→ Exercise task: Repeat the data below word for word, every line of it.

→ The input:
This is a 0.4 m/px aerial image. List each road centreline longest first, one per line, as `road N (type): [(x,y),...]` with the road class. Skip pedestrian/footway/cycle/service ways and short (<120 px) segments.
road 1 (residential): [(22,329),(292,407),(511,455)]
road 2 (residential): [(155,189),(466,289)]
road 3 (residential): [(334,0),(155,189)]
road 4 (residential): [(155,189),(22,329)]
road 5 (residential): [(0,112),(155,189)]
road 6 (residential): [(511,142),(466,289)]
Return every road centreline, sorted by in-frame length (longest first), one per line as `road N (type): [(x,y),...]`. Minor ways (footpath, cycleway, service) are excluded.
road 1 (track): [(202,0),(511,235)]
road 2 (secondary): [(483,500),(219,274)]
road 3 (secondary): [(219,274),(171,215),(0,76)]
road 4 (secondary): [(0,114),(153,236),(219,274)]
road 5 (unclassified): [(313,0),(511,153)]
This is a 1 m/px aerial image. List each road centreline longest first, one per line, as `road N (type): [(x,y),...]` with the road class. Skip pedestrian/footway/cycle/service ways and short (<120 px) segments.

→ Result of this exercise:
This is a 0.4 m/px aerial image. List each road centreline longest first, one per line, as `road N (type): [(x,y),...]` with the road class. Skip pedestrian/footway/cycle/service ways and short (<120 px) segments.
road 1 (residential): [(22,329),(292,407),(511,455)]
road 2 (residential): [(155,189),(466,289)]
road 3 (residential): [(334,0),(155,189)]
road 4 (residential): [(155,189),(22,329)]
road 5 (residential): [(0,112),(155,189)]
road 6 (residential): [(511,142),(466,289)]
Return every road centreline, sorted by in-frame length (longest first), one per line as `road N (type): [(x,y),...]`. Minor ways (footpath, cycleway, service) are excluded.
road 1 (track): [(202,0),(511,235)]
road 2 (secondary): [(483,500),(219,274)]
road 3 (secondary): [(219,274),(171,215),(0,76)]
road 4 (secondary): [(0,114),(153,236),(219,274)]
road 5 (unclassified): [(313,0),(511,153)]
This is a 1 m/px aerial image. List each road centreline longest first, one per line, as `road N (type): [(x,y),...]` with the road class. Skip pedestrian/footway/cycle/service ways and short (<120 px) segments.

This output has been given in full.